Down to the last line, restate the records below word for word, dropping every image.

Object state change records:
..........
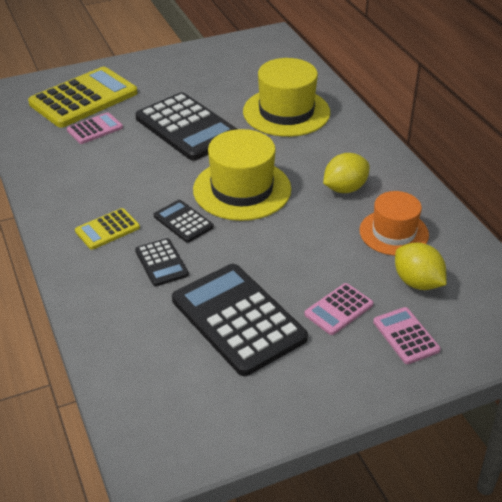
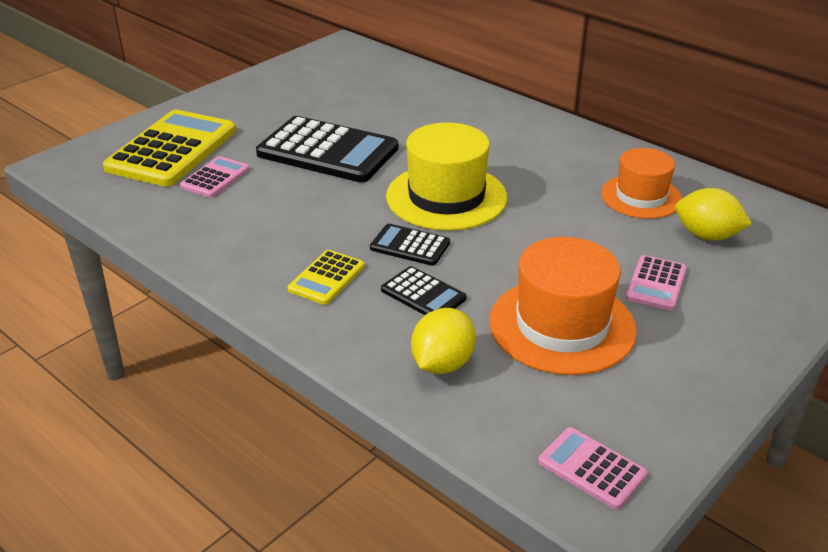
camera: 25 degrees left, 5 degrees down
(238, 319) = (562, 325): black calculator -> orange hat
(286, 112) = (425, 112): yellow hat -> none
(345, 188) = (554, 169): yellow lemon -> yellow lemon (442, 364)
(406, 336) = (743, 288): pink calculator -> pink calculator (591, 468)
..........
» RESULT
camera: 25 degrees left, 5 degrees down
(238, 319) = (562, 325): black calculator -> orange hat
(286, 112) = (425, 112): yellow hat -> none
(345, 188) = (554, 169): yellow lemon -> yellow lemon (442, 364)
(406, 336) = (743, 288): pink calculator -> pink calculator (591, 468)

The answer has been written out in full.